Among the entries below, how many lines hold the word "diamond"? Reply with the number only.
══════════
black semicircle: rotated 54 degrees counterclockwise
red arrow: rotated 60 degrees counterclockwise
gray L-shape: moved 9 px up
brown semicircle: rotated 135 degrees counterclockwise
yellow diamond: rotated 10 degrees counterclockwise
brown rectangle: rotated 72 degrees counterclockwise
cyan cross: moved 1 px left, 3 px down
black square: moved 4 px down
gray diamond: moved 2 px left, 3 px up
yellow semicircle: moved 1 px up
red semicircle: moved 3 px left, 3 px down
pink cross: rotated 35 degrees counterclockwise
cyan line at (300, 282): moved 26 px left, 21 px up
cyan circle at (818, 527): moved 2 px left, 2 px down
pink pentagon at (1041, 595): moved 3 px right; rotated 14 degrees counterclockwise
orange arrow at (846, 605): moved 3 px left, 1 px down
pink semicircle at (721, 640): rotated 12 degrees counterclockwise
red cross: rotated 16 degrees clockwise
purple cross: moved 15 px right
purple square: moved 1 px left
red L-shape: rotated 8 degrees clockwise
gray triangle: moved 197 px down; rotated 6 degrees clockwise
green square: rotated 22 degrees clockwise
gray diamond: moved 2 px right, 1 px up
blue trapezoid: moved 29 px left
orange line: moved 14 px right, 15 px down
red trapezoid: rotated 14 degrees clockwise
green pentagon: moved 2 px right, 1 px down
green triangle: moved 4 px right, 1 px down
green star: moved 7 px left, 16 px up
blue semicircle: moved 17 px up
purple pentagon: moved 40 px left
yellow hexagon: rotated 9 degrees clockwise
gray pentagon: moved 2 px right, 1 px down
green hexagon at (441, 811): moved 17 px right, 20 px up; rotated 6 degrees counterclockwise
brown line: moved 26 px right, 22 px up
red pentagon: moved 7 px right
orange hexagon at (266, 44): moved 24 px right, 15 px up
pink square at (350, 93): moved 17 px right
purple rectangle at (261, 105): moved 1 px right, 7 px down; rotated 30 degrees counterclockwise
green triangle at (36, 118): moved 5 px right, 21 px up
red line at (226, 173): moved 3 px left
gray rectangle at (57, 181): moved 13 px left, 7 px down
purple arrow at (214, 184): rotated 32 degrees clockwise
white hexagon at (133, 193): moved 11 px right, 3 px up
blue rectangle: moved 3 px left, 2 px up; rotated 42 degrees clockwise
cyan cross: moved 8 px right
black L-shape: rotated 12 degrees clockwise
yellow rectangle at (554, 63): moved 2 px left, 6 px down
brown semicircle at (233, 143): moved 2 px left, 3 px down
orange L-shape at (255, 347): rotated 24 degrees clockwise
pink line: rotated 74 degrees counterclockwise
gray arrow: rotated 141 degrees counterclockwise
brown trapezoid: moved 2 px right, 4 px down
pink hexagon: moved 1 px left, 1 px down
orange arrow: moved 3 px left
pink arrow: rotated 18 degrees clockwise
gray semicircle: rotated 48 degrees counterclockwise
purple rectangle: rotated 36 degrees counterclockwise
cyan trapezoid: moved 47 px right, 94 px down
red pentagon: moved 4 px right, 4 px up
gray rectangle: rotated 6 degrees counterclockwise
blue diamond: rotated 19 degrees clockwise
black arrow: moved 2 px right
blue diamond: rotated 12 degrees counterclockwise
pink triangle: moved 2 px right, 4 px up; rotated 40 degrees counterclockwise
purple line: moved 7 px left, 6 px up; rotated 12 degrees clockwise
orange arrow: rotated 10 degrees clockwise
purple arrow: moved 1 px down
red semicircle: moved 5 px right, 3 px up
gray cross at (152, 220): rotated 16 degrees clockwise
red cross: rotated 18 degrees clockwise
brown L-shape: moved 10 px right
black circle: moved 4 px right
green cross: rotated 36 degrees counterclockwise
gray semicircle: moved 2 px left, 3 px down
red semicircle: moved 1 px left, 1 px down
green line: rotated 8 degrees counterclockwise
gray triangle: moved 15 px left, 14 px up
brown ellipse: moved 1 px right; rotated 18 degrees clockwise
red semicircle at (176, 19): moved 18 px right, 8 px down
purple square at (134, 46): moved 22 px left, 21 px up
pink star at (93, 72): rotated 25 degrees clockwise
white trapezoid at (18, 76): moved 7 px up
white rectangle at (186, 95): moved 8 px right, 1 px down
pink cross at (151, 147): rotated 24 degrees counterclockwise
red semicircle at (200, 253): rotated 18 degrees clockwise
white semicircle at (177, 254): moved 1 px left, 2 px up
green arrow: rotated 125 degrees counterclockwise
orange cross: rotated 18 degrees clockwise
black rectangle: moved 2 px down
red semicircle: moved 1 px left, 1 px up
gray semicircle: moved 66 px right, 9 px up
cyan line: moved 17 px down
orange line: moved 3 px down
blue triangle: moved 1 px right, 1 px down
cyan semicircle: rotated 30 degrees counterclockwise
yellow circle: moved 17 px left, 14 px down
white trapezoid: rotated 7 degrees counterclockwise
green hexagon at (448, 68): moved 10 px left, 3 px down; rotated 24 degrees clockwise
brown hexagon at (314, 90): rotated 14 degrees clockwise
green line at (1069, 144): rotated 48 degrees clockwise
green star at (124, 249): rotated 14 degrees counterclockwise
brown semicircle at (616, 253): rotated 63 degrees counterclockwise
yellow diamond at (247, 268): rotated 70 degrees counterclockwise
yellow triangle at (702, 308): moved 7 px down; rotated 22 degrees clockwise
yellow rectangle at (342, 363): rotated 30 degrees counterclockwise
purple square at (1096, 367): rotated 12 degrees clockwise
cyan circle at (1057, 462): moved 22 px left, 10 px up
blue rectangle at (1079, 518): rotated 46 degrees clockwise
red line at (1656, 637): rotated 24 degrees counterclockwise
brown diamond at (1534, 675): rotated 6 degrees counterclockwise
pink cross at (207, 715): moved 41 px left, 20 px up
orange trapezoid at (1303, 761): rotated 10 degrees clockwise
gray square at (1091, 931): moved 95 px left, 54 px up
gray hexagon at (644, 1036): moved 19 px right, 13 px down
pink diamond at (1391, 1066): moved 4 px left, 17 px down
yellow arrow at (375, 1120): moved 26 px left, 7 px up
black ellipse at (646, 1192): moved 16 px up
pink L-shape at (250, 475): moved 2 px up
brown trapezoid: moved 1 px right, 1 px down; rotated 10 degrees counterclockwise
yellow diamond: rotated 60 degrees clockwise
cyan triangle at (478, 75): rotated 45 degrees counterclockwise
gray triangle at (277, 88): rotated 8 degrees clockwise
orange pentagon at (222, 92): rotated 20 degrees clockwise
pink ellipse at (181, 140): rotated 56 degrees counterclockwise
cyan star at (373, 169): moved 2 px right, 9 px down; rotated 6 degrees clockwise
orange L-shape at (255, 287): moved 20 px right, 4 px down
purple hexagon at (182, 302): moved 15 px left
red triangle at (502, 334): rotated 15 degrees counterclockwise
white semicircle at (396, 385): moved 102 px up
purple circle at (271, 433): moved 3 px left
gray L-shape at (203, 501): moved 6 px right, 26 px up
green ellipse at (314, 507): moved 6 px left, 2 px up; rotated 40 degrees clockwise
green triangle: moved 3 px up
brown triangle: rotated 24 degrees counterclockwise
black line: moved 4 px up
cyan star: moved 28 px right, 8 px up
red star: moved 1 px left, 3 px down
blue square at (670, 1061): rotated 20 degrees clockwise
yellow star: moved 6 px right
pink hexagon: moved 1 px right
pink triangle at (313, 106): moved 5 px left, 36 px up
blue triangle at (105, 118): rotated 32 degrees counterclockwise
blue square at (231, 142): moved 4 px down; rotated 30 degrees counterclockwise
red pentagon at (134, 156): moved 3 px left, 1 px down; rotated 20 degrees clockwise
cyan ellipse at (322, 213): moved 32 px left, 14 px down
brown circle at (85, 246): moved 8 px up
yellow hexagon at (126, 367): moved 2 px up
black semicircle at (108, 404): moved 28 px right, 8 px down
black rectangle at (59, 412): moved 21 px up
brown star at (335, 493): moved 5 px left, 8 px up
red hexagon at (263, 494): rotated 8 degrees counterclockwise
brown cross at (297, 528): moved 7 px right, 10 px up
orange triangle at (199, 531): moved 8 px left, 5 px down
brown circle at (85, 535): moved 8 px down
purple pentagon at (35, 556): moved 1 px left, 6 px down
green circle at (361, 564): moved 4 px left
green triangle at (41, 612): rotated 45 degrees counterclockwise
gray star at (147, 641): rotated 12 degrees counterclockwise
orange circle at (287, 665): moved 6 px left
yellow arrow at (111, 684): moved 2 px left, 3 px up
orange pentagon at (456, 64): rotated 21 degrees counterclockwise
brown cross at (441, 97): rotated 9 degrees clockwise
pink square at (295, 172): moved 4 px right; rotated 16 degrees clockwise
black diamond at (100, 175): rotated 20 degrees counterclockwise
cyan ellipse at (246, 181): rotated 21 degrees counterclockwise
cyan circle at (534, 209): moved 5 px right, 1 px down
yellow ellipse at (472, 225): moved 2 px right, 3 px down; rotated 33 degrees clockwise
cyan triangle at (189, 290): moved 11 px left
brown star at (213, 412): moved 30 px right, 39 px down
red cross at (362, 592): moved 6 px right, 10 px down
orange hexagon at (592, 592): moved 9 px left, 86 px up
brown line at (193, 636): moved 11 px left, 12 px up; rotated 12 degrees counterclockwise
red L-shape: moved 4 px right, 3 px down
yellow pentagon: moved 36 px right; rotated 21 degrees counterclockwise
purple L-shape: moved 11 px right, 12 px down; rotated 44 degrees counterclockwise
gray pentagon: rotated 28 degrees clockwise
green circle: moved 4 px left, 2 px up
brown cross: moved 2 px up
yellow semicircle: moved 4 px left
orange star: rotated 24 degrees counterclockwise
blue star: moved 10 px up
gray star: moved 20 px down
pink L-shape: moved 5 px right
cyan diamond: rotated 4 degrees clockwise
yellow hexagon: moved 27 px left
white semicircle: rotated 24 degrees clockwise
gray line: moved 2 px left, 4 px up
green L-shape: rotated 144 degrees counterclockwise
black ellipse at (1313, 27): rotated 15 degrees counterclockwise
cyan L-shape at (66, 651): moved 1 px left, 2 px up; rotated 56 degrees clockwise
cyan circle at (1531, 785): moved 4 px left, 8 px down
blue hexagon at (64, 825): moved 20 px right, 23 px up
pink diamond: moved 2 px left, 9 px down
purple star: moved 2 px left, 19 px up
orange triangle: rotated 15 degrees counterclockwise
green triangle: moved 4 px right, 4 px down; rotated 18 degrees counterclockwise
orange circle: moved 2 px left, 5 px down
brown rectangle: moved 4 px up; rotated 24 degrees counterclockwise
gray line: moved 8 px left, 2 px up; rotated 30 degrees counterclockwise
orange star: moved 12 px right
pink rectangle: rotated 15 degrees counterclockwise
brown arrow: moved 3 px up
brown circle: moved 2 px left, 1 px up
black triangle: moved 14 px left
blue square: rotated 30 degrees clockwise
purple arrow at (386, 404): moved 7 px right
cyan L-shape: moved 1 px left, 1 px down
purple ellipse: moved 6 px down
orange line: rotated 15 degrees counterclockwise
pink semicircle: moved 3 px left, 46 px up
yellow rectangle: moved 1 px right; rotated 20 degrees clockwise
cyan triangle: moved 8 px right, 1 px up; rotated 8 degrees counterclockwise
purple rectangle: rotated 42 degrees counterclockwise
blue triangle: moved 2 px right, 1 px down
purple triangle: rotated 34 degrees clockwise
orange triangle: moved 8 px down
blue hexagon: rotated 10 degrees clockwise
══════════
• Written answer: 12